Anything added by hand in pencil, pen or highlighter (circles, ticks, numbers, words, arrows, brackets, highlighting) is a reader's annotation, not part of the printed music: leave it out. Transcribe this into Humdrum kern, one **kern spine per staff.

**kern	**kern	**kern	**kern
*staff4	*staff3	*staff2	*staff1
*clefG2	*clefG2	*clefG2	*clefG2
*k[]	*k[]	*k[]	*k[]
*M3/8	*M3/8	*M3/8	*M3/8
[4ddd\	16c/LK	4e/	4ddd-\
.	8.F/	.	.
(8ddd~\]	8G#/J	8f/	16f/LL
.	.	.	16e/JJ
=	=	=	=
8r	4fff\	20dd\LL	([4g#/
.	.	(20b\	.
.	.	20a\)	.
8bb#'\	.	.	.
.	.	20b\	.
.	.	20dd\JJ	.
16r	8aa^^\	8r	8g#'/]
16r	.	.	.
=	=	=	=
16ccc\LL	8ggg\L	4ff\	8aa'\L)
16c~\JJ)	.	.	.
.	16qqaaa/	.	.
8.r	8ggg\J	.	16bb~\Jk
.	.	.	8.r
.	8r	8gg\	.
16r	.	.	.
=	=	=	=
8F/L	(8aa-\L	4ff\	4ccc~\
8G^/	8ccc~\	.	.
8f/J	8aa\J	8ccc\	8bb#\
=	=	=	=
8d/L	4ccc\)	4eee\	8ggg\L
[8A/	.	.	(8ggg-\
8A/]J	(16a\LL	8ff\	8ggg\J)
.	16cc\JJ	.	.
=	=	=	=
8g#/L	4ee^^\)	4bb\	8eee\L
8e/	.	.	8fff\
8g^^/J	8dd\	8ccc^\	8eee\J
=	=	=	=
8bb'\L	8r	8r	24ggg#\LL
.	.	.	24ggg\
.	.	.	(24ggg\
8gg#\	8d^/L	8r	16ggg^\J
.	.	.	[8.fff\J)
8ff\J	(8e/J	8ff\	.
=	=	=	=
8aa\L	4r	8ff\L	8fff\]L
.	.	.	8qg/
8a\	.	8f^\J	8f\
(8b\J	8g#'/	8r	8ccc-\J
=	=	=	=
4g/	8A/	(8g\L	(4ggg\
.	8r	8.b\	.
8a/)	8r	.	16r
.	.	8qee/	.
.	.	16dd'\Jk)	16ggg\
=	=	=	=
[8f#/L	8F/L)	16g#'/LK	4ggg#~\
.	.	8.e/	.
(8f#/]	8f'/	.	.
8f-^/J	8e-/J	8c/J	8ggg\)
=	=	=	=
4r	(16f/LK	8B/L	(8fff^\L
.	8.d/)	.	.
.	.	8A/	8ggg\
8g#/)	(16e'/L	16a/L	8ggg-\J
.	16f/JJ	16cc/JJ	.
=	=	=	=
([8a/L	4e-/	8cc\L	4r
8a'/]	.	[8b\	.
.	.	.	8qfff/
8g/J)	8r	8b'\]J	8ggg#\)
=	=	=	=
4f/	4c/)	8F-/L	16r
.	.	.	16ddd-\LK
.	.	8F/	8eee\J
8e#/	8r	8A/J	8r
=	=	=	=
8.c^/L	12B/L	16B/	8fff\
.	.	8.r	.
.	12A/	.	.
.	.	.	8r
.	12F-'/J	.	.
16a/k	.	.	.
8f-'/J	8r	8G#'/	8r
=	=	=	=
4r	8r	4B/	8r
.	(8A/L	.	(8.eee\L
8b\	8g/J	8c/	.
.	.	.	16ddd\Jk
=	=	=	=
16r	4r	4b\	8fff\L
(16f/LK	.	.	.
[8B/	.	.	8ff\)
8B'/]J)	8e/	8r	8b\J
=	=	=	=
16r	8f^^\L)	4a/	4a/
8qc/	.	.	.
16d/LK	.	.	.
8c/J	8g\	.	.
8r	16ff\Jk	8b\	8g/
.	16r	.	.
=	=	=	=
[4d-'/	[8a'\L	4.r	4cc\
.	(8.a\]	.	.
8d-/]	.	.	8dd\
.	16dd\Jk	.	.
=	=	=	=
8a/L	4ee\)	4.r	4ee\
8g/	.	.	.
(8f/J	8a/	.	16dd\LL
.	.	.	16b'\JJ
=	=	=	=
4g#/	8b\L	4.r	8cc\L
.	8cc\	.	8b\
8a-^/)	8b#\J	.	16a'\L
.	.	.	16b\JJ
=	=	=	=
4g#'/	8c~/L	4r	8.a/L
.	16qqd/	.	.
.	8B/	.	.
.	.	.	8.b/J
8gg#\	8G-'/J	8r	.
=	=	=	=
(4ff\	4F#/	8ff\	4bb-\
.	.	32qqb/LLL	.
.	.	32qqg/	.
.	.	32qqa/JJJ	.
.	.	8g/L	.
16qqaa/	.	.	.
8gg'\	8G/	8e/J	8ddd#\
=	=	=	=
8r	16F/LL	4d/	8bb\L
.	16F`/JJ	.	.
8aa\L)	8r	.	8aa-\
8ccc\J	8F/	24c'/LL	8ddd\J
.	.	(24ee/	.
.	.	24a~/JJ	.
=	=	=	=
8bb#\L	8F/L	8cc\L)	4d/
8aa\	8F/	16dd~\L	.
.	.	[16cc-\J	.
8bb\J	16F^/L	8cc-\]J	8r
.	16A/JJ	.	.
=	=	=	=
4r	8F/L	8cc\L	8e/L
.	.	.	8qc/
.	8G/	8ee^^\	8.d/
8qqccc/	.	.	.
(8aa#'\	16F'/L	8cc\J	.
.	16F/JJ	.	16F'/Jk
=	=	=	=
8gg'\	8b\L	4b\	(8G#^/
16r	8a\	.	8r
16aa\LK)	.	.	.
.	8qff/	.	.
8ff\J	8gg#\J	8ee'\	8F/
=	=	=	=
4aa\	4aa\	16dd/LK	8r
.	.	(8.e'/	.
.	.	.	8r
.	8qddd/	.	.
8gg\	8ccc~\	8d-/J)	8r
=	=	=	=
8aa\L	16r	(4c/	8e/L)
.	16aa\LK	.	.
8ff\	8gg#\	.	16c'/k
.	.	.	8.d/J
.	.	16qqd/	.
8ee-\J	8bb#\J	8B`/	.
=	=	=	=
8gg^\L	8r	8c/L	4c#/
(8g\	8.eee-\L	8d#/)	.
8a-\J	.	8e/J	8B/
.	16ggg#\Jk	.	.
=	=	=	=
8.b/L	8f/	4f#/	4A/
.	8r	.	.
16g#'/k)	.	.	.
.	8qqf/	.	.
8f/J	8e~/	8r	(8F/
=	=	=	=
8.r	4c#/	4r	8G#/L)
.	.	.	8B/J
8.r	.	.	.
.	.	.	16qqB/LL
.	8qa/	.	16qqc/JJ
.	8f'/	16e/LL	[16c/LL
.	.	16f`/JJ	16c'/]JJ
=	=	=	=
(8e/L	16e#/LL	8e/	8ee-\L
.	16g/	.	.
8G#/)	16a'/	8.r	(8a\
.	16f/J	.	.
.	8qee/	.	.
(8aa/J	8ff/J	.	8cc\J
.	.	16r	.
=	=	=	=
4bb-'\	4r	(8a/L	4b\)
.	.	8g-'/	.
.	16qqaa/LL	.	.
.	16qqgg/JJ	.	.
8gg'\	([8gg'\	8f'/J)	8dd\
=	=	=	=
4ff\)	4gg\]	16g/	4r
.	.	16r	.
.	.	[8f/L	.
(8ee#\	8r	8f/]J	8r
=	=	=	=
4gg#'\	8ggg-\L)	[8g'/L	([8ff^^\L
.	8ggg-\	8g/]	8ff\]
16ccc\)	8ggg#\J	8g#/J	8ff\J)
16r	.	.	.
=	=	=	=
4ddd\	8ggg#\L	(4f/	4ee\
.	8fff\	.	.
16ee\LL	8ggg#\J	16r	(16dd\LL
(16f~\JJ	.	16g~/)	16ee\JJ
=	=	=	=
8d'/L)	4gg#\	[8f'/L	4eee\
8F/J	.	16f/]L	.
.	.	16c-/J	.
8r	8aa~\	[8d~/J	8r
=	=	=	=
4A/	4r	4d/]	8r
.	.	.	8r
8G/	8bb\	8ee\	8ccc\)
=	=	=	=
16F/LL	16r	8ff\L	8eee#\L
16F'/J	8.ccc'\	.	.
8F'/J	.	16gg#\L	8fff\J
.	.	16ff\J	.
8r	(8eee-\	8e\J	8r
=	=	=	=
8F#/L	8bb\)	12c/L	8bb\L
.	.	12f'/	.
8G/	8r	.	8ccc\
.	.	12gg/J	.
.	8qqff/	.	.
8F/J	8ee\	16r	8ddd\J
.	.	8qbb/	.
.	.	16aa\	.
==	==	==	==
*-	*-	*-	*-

* WHAT NEEDS TO BE DONE: Pull out each line of the listing above that contains the string "kern", matching case exactly.

* RESULT FOR THIS TASK:
Anything added by hand in pencil, pen or highlighter (circles, ticks, numbers, words, arrows, brackets, highlighting) is a reader's annotation, not part of the printed music: leave it out. Transcribe this into Humdrum kern, one **kern spine per staff.
**kern	**kern	**kern	**kern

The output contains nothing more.